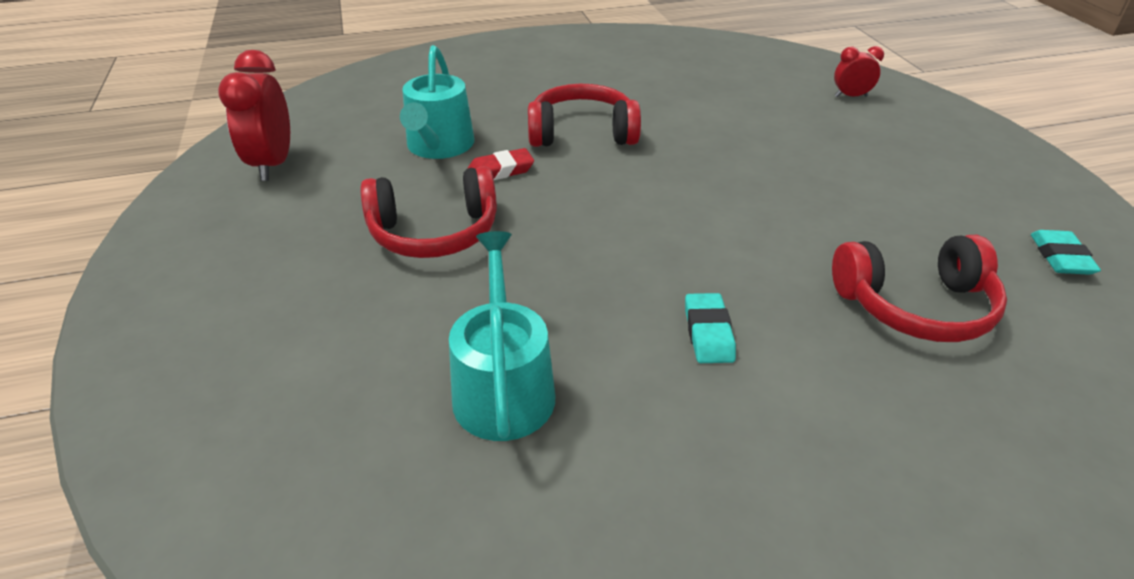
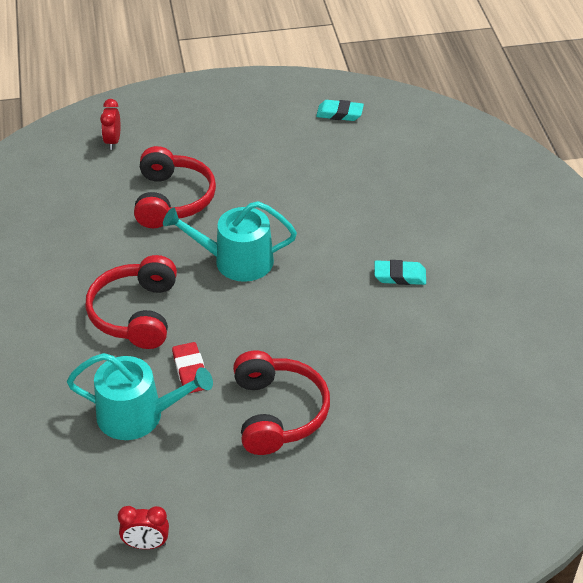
camera: 85 degrees left, 5 degrees up
(273, 164) = (146, 544): red clock -> red clock, size x0.55
(503, 387) = (444, 373): turquoise watering can -> turquoise watering can (236, 261)
(915, 306) = (380, 185): red headphones -> red headphones (172, 200)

###

▸ WHAT YOU WILL DO: No line before the one containing "(273, 164) = (146, 544): red" belongs in the answer; give again exactly that line and all lines after it through the end of the data.

▸ THE ANSWER:
(273, 164) = (146, 544): red clock -> red clock, size x0.55
(503, 387) = (444, 373): turquoise watering can -> turquoise watering can (236, 261)
(915, 306) = (380, 185): red headphones -> red headphones (172, 200)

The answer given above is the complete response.